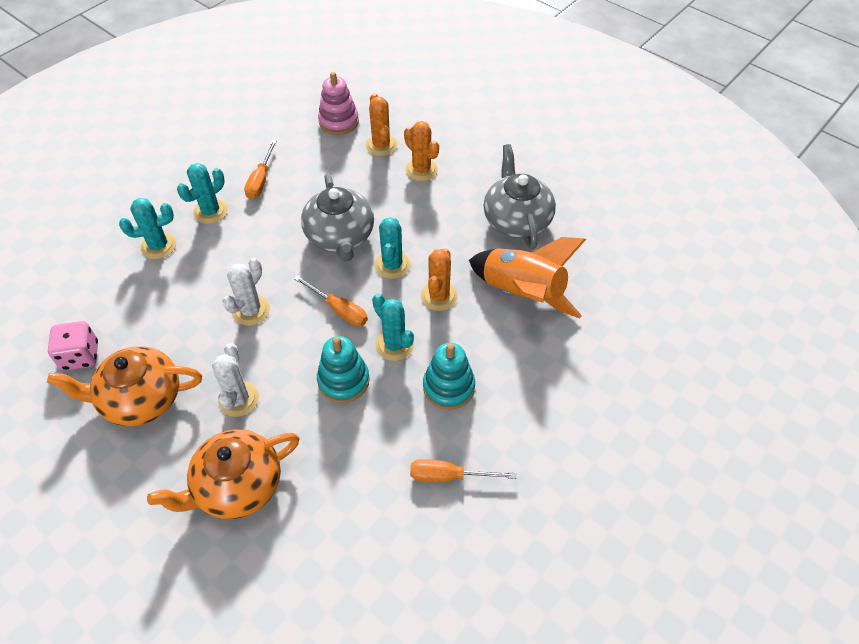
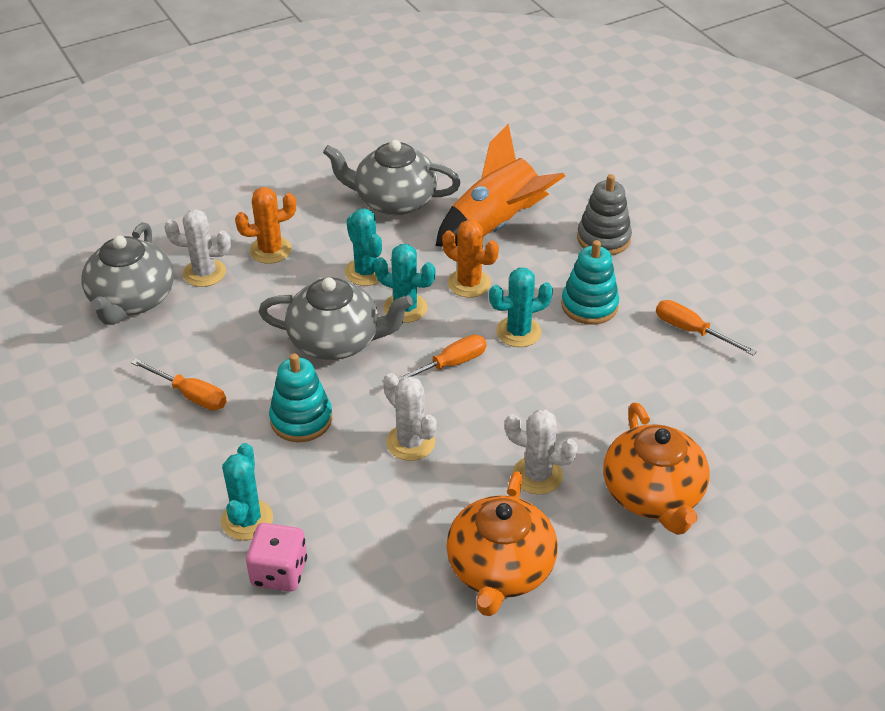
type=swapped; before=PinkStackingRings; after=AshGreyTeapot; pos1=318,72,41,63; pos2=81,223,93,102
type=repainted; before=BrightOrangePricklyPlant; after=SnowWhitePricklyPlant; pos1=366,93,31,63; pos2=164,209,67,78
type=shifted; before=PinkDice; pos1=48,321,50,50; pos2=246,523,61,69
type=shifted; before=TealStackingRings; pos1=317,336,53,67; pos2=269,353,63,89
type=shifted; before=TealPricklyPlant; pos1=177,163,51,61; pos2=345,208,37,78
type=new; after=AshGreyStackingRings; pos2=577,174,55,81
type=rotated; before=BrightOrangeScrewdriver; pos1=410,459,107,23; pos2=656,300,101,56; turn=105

★ ★ ★ ★ ★ ★ ★

# [WHAT IS REQUIRED]
Write out the records above in full and exactly, with no pictures.

# [SOLUTION TO THE PROBLEM]
type=swapped; before=PinkStackingRings; after=AshGreyTeapot; pos1=318,72,41,63; pos2=81,223,93,102
type=repainted; before=BrightOrangePricklyPlant; after=SnowWhitePricklyPlant; pos1=366,93,31,63; pos2=164,209,67,78
type=shifted; before=PinkDice; pos1=48,321,50,50; pos2=246,523,61,69
type=shifted; before=TealStackingRings; pos1=317,336,53,67; pos2=269,353,63,89
type=shifted; before=TealPricklyPlant; pos1=177,163,51,61; pos2=345,208,37,78
type=new; after=AshGreyStackingRings; pos2=577,174,55,81
type=rotated; before=BrightOrangeScrewdriver; pos1=410,459,107,23; pos2=656,300,101,56; turn=105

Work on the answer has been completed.